━━━━━ RECORDS FOR PROCESSING ━━━━━

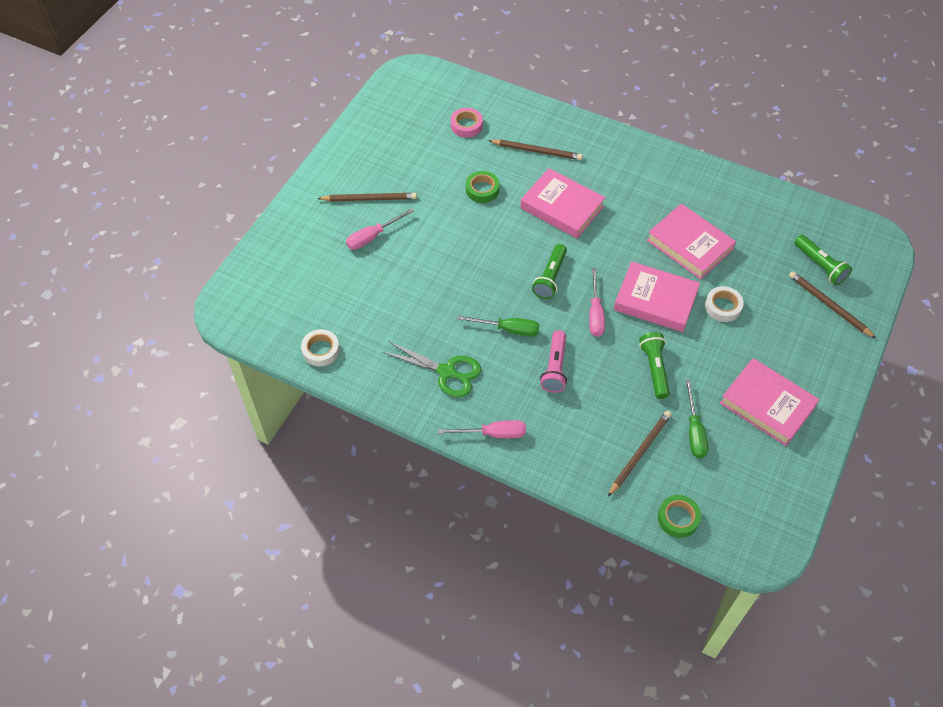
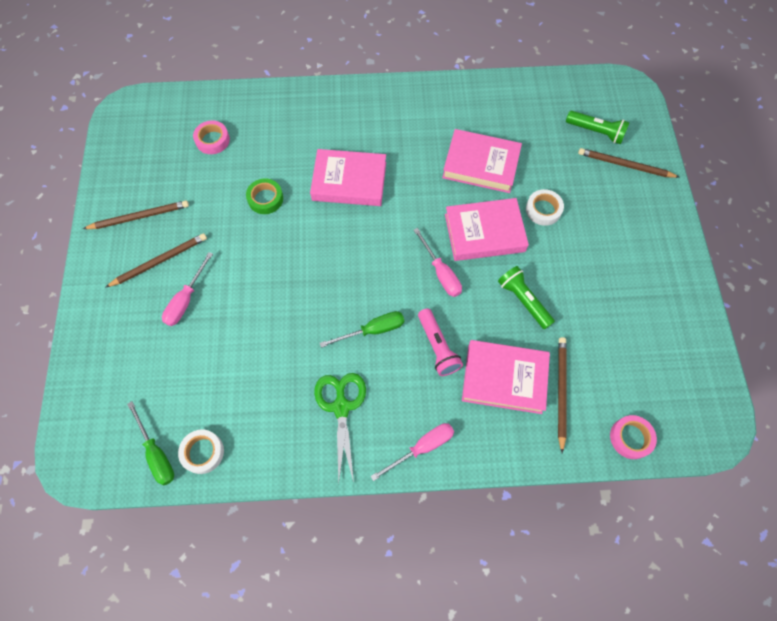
camera: 30 degrees left, 10 degrees up
green scissors [382,341,481,397] -> green scissors turned 90 degrees counterclockwise [314,373,366,484]
brown pencil [488,140,583,160] -> brown pencil moved to [83,200,189,229]
green flashlight [532,244,567,299] -> none
green tape [658,495,701,538] -> pink tape [610,415,657,459]
green screwdriver [685,380,708,458] -> green screwdriver moved to [127,401,174,485]
pink book [720,358,819,446] -> pink book moved to [462,340,550,414]

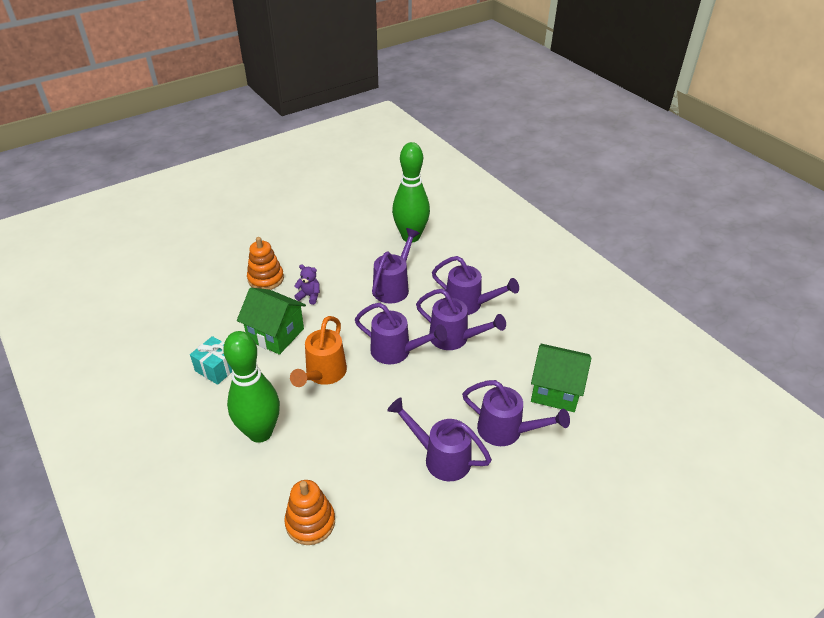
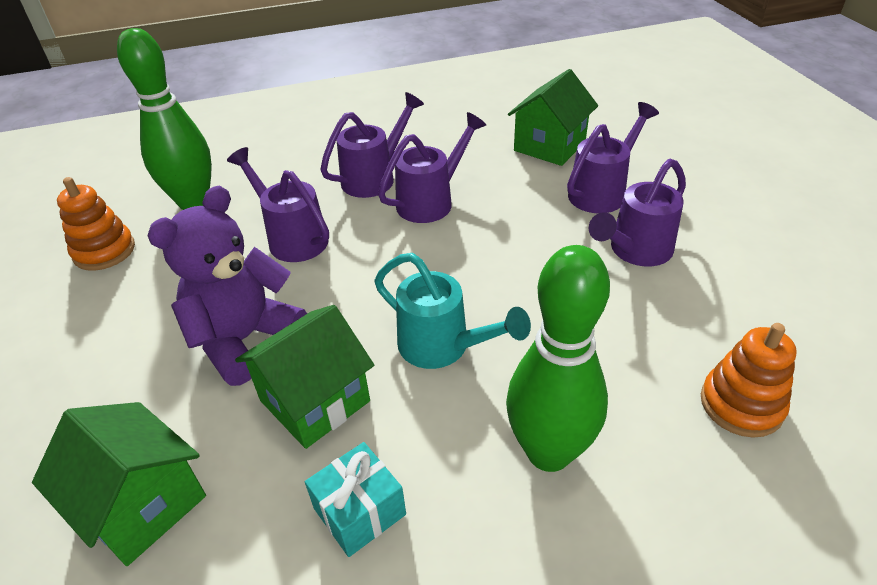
camera: 70 degrees left, 0 degrees up
orange stacking toy [247,237,284,290] -> orange stacking toy moved to [57,177,135,271]
orange watering can [290,316,347,387] -> turquoise watering can [374,253,531,369]
purple teddy bear [294,265,320,305] -> purple teddy bear [148,186,307,386], size x2.32
purple watering can [355,303,447,364] -> none
none -> green house [32,402,206,566]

━━━━━

* **WORK ORDER**: Output an exact copy of the lines from the one with "pink book [720,358,819,446]" through the closing line of the records, inclusive, without any images.

* **WRITTEN RESPONSE**:
pink book [720,358,819,446] -> pink book moved to [462,340,550,414]

camera: 70 degrees left, 0 degrees up
orange stacking toy [247,237,284,290] -> orange stacking toy moved to [57,177,135,271]
orange watering can [290,316,347,387] -> turquoise watering can [374,253,531,369]
purple teddy bear [294,265,320,305] -> purple teddy bear [148,186,307,386], size x2.32
purple watering can [355,303,447,364] -> none
none -> green house [32,402,206,566]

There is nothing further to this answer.